**SUPPLIED MATERIAL**
────────────────
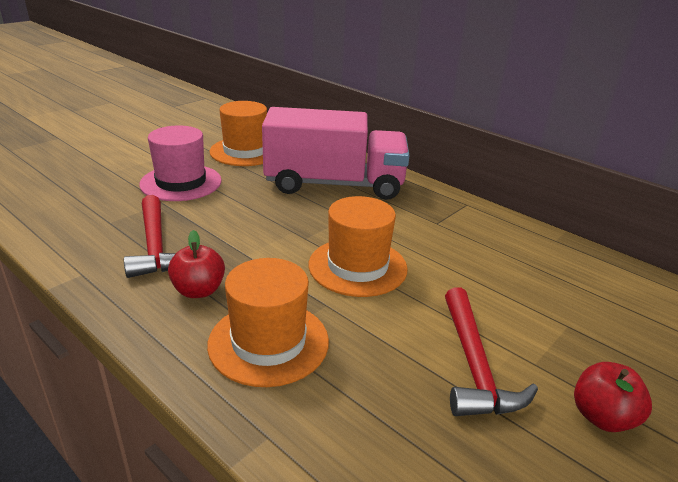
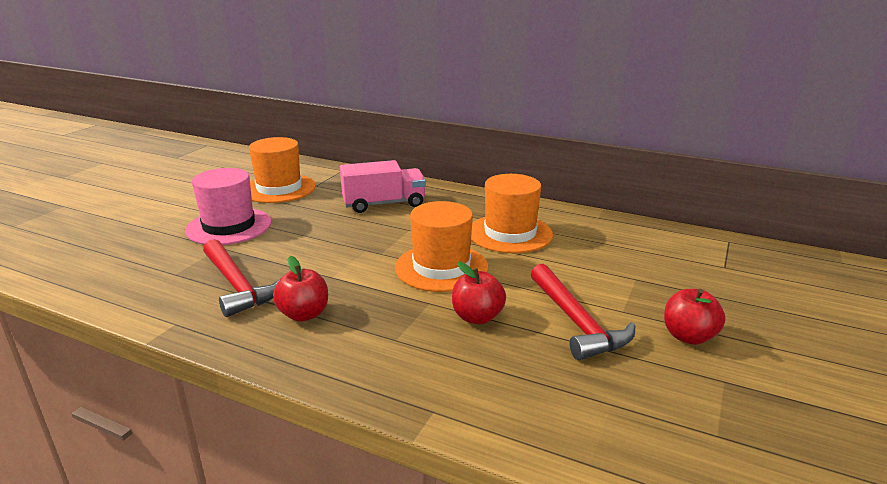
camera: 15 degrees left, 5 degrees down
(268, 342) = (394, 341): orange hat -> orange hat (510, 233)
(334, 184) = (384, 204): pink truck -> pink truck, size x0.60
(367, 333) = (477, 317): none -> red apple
────────────────
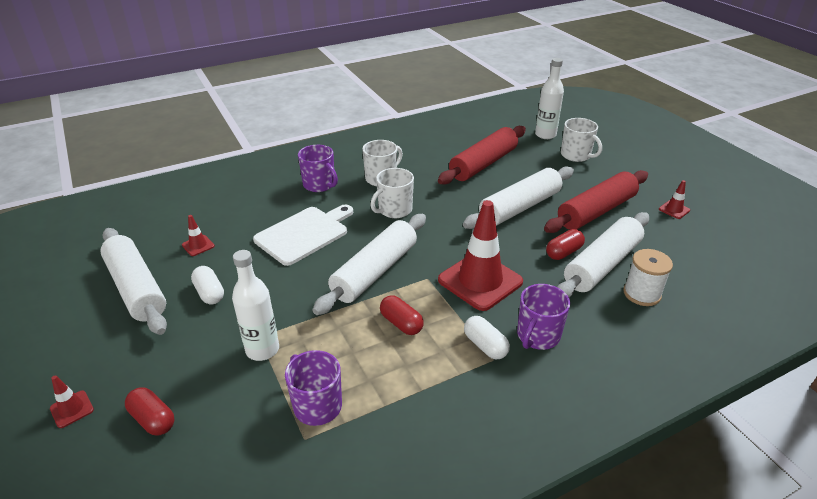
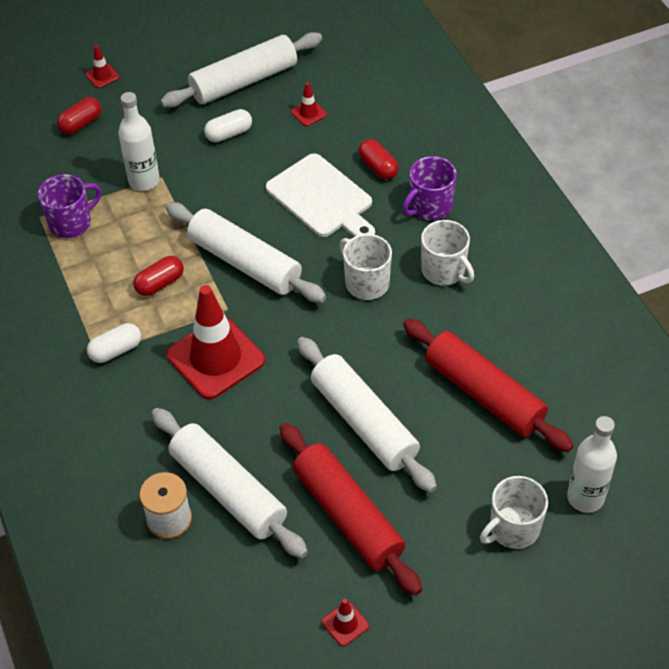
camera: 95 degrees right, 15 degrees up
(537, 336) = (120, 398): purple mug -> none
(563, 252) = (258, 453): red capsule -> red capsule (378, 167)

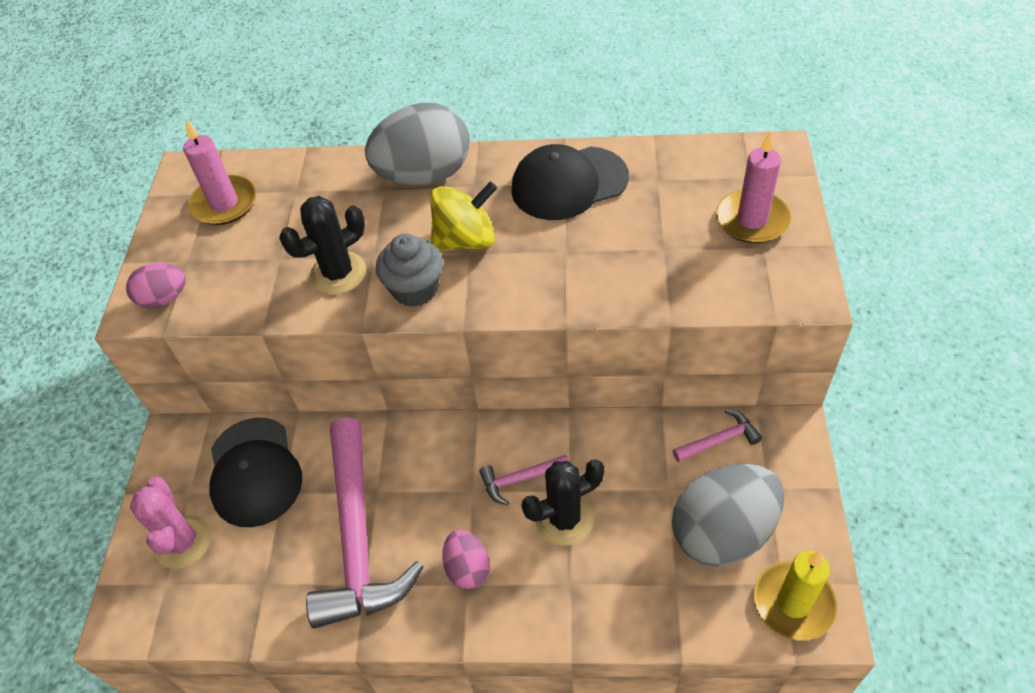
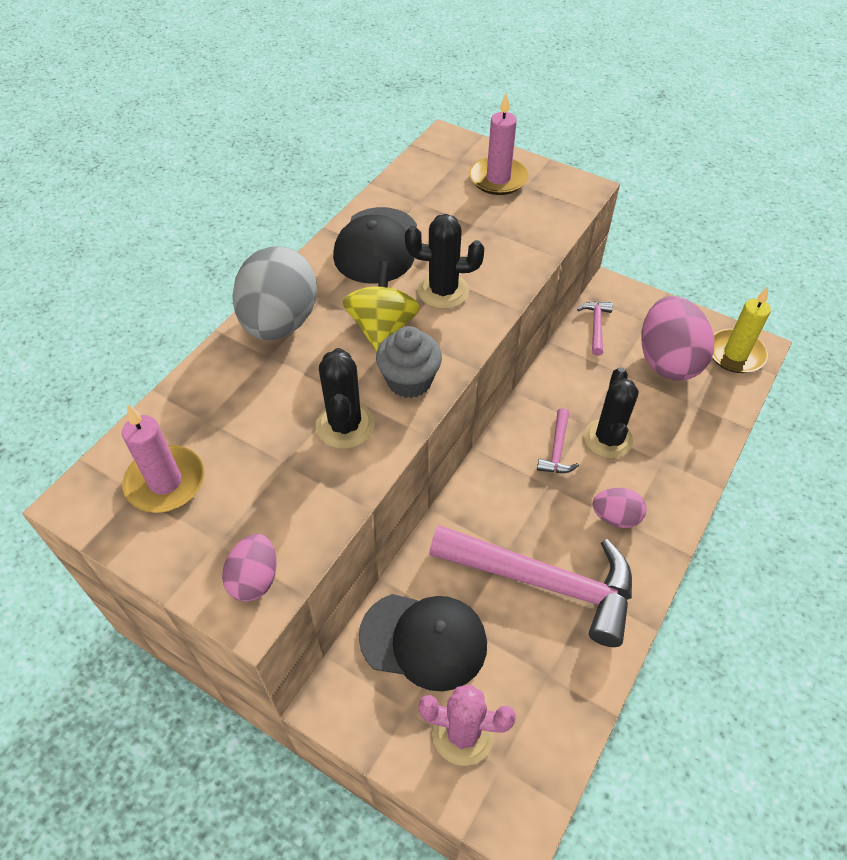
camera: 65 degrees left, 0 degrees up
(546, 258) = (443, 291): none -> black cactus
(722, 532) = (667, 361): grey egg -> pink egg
────────────────
Could you copy every line in the records that holds "left"?

**TASK ANSWER**
camera: 15 degrees left, 5 degrees down
camera: 65 degrees left, 0 degrees up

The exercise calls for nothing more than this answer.